Send back the entries below exactly as they appear.

+++ INPUT +++

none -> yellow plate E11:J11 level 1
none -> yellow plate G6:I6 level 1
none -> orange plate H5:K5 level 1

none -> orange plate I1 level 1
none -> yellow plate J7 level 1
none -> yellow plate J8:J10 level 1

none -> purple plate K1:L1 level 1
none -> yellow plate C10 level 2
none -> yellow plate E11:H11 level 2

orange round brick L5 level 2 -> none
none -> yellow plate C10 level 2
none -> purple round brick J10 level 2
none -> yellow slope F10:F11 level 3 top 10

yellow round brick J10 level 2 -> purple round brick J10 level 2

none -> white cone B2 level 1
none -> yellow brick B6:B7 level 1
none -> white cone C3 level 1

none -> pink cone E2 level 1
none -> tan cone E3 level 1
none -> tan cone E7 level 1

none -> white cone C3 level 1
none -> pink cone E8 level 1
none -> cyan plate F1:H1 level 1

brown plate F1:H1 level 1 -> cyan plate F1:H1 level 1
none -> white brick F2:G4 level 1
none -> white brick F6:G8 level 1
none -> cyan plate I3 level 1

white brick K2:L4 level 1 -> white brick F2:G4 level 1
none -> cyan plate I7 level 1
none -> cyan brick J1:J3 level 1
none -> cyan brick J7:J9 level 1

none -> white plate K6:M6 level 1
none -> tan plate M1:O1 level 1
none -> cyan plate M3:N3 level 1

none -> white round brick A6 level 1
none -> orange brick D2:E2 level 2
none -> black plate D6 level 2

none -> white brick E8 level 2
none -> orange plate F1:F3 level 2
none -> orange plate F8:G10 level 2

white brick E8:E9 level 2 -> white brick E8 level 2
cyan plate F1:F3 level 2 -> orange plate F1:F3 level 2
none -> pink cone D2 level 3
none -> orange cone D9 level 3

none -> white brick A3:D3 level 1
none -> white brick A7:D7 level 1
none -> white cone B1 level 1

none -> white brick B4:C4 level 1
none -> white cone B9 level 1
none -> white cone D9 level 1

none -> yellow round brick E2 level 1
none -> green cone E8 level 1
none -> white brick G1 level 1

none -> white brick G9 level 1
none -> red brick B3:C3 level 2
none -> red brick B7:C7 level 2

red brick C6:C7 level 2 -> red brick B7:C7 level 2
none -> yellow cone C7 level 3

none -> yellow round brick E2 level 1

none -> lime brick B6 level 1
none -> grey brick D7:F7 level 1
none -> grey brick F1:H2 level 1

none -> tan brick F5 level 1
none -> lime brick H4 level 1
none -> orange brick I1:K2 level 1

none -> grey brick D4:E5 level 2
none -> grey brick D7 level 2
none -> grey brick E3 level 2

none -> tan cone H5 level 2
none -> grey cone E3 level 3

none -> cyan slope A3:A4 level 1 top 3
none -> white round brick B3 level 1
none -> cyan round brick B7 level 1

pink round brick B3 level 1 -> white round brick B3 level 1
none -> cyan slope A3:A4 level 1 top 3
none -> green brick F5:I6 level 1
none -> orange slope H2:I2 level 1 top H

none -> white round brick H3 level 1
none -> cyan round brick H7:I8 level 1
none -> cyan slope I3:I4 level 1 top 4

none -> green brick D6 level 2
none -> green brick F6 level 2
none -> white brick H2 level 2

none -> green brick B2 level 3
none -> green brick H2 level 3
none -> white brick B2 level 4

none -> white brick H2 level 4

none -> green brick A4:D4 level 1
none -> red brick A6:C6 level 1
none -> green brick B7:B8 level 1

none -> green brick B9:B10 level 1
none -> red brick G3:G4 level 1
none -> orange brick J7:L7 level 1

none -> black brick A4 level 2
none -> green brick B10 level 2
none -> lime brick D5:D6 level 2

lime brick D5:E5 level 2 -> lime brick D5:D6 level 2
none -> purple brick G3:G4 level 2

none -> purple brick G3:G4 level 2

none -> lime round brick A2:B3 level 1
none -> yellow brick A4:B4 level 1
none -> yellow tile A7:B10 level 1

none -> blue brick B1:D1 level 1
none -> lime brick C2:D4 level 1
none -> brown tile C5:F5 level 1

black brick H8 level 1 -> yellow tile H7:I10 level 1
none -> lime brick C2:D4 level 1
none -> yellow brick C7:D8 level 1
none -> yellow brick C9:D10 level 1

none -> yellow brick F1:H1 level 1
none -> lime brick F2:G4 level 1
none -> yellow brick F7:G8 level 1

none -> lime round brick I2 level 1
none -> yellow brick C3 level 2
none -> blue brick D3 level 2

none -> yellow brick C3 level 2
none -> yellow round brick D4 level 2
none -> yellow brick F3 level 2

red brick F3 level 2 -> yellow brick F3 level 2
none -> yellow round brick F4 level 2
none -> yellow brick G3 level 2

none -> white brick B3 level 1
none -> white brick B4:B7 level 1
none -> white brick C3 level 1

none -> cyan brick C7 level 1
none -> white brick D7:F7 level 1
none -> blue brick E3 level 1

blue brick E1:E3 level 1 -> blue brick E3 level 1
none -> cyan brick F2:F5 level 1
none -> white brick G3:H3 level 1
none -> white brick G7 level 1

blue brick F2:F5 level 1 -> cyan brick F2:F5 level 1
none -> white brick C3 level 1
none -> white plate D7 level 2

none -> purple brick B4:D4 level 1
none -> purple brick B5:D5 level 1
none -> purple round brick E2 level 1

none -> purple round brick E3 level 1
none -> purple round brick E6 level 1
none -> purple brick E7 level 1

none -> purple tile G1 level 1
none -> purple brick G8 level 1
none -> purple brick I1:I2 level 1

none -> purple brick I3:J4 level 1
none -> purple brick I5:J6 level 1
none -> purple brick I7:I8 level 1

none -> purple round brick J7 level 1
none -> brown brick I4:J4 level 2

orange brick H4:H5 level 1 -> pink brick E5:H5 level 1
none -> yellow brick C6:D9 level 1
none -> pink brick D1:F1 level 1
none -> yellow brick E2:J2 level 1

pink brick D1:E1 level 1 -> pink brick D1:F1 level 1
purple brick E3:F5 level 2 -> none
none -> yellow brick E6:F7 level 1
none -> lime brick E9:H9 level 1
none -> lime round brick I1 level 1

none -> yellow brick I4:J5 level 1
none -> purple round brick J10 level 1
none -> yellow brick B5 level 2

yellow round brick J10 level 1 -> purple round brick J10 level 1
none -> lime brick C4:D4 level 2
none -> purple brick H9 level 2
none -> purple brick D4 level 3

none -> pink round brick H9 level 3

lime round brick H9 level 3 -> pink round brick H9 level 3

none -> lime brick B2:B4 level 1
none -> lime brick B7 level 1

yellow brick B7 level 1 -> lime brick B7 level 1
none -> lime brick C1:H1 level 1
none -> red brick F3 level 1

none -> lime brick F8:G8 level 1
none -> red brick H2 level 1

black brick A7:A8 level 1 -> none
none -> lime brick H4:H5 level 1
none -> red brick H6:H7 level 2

+++

### FINISHED EXERCISE
none -> yellow plate E11:J11 level 1
none -> yellow plate G6:I6 level 1
none -> orange plate H5:K5 level 1

none -> orange plate I1 level 1
none -> yellow plate J7 level 1
none -> yellow plate J8:J10 level 1

none -> purple plate K1:L1 level 1
none -> yellow plate C10 level 2
none -> yellow plate E11:H11 level 2

orange round brick L5 level 2 -> none
none -> yellow plate C10 level 2
none -> purple round brick J10 level 2
none -> yellow slope F10:F11 level 3 top 10

yellow round brick J10 level 2 -> purple round brick J10 level 2

none -> white cone B2 level 1
none -> yellow brick B6:B7 level 1
none -> white cone C3 level 1

none -> pink cone E2 level 1
none -> tan cone E3 level 1
none -> tan cone E7 level 1

none -> white cone C3 level 1
none -> pink cone E8 level 1
none -> cyan plate F1:H1 level 1

brown plate F1:H1 level 1 -> cyan plate F1:H1 level 1
none -> white brick F2:G4 level 1
none -> white brick F6:G8 level 1
none -> cyan plate I3 level 1

white brick K2:L4 level 1 -> white brick F2:G4 level 1
none -> cyan plate I7 level 1
none -> cyan brick J1:J3 level 1
none -> cyan brick J7:J9 level 1

none -> white plate K6:M6 level 1
none -> tan plate M1:O1 level 1
none -> cyan plate M3:N3 level 1

none -> white round brick A6 level 1
none -> orange brick D2:E2 level 2
none -> black plate D6 level 2

none -> white brick E8 level 2
none -> orange plate F1:F3 level 2
none -> orange plate F8:G10 level 2

white brick E8:E9 level 2 -> white brick E8 level 2
cyan plate F1:F3 level 2 -> orange plate F1:F3 level 2
none -> pink cone D2 level 3
none -> orange cone D9 level 3

none -> white brick A3:D3 level 1
none -> white brick A7:D7 level 1
none -> white cone B1 level 1

none -> white brick B4:C4 level 1
none -> white cone B9 level 1
none -> white cone D9 level 1

none -> yellow round brick E2 level 1
none -> green cone E8 level 1
none -> white brick G1 level 1

none -> white brick G9 level 1
none -> red brick B3:C3 level 2
none -> red brick B7:C7 level 2

red brick C6:C7 level 2 -> red brick B7:C7 level 2
none -> yellow cone C7 level 3

none -> yellow round brick E2 level 1

none -> lime brick B6 level 1
none -> grey brick D7:F7 level 1
none -> grey brick F1:H2 level 1

none -> tan brick F5 level 1
none -> lime brick H4 level 1
none -> orange brick I1:K2 level 1

none -> grey brick D4:E5 level 2
none -> grey brick D7 level 2
none -> grey brick E3 level 2

none -> tan cone H5 level 2
none -> grey cone E3 level 3

none -> cyan slope A3:A4 level 1 top 3
none -> white round brick B3 level 1
none -> cyan round brick B7 level 1

pink round brick B3 level 1 -> white round brick B3 level 1
none -> cyan slope A3:A4 level 1 top 3
none -> green brick F5:I6 level 1
none -> orange slope H2:I2 level 1 top H

none -> white round brick H3 level 1
none -> cyan round brick H7:I8 level 1
none -> cyan slope I3:I4 level 1 top 4

none -> green brick D6 level 2
none -> green brick F6 level 2
none -> white brick H2 level 2

none -> green brick B2 level 3
none -> green brick H2 level 3
none -> white brick B2 level 4

none -> white brick H2 level 4

none -> green brick A4:D4 level 1
none -> red brick A6:C6 level 1
none -> green brick B7:B8 level 1

none -> green brick B9:B10 level 1
none -> red brick G3:G4 level 1
none -> orange brick J7:L7 level 1

none -> black brick A4 level 2
none -> green brick B10 level 2
none -> lime brick D5:D6 level 2

lime brick D5:E5 level 2 -> lime brick D5:D6 level 2
none -> purple brick G3:G4 level 2

none -> purple brick G3:G4 level 2

none -> lime round brick A2:B3 level 1
none -> yellow brick A4:B4 level 1
none -> yellow tile A7:B10 level 1

none -> blue brick B1:D1 level 1
none -> lime brick C2:D4 level 1
none -> brown tile C5:F5 level 1

black brick H8 level 1 -> yellow tile H7:I10 level 1
none -> lime brick C2:D4 level 1
none -> yellow brick C7:D8 level 1
none -> yellow brick C9:D10 level 1

none -> yellow brick F1:H1 level 1
none -> lime brick F2:G4 level 1
none -> yellow brick F7:G8 level 1

none -> lime round brick I2 level 1
none -> yellow brick C3 level 2
none -> blue brick D3 level 2

none -> yellow brick C3 level 2
none -> yellow round brick D4 level 2
none -> yellow brick F3 level 2

red brick F3 level 2 -> yellow brick F3 level 2
none -> yellow round brick F4 level 2
none -> yellow brick G3 level 2

none -> white brick B3 level 1
none -> white brick B4:B7 level 1
none -> white brick C3 level 1

none -> cyan brick C7 level 1
none -> white brick D7:F7 level 1
none -> blue brick E3 level 1

blue brick E1:E3 level 1 -> blue brick E3 level 1
none -> cyan brick F2:F5 level 1
none -> white brick G3:H3 level 1
none -> white brick G7 level 1

blue brick F2:F5 level 1 -> cyan brick F2:F5 level 1
none -> white brick C3 level 1
none -> white plate D7 level 2

none -> purple brick B4:D4 level 1
none -> purple brick B5:D5 level 1
none -> purple round brick E2 level 1

none -> purple round brick E3 level 1
none -> purple round brick E6 level 1
none -> purple brick E7 level 1

none -> purple tile G1 level 1
none -> purple brick G8 level 1
none -> purple brick I1:I2 level 1

none -> purple brick I3:J4 level 1
none -> purple brick I5:J6 level 1
none -> purple brick I7:I8 level 1

none -> purple round brick J7 level 1
none -> brown brick I4:J4 level 2

orange brick H4:H5 level 1 -> pink brick E5:H5 level 1
none -> yellow brick C6:D9 level 1
none -> pink brick D1:F1 level 1
none -> yellow brick E2:J2 level 1

pink brick D1:E1 level 1 -> pink brick D1:F1 level 1
purple brick E3:F5 level 2 -> none
none -> yellow brick E6:F7 level 1
none -> lime brick E9:H9 level 1
none -> lime round brick I1 level 1

none -> yellow brick I4:J5 level 1
none -> purple round brick J10 level 1
none -> yellow brick B5 level 2

yellow round brick J10 level 1 -> purple round brick J10 level 1
none -> lime brick C4:D4 level 2
none -> purple brick H9 level 2
none -> purple brick D4 level 3

none -> pink round brick H9 level 3

lime round brick H9 level 3 -> pink round brick H9 level 3

none -> lime brick B2:B4 level 1
none -> lime brick B7 level 1

yellow brick B7 level 1 -> lime brick B7 level 1
none -> lime brick C1:H1 level 1
none -> red brick F3 level 1

none -> lime brick F8:G8 level 1
none -> red brick H2 level 1

black brick A7:A8 level 1 -> none
none -> lime brick H4:H5 level 1
none -> red brick H6:H7 level 2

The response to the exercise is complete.